EXTRACTED INFORMATION:
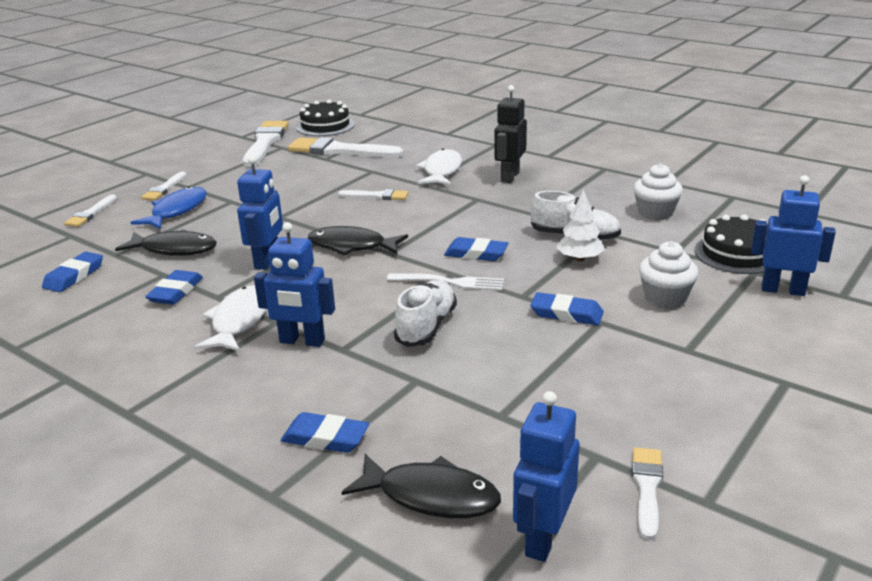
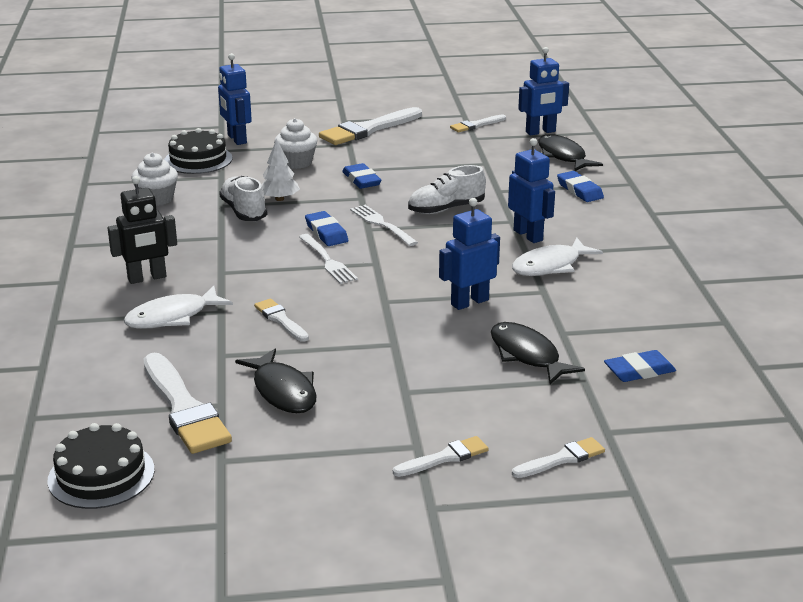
camera: 135 degrees left, 0 degrees up
(175, 292) = (569, 310): blue eraser -> none
(177, 211) = (472, 408): blue fish -> none
(265, 142) = (220, 485): white brush -> white brush (368, 129)
(352, 246) = (391, 282): black fish -> black fish (283, 391)
(427, 237) = (327, 261): none -> white fork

WORK ORDER:
Gather, from the listing above, every line carrying the word "white".

ANSWER TO THIS PROBLEM:
(265, 142) = (220, 485): white brush -> white brush (368, 129)
(427, 237) = (327, 261): none -> white fork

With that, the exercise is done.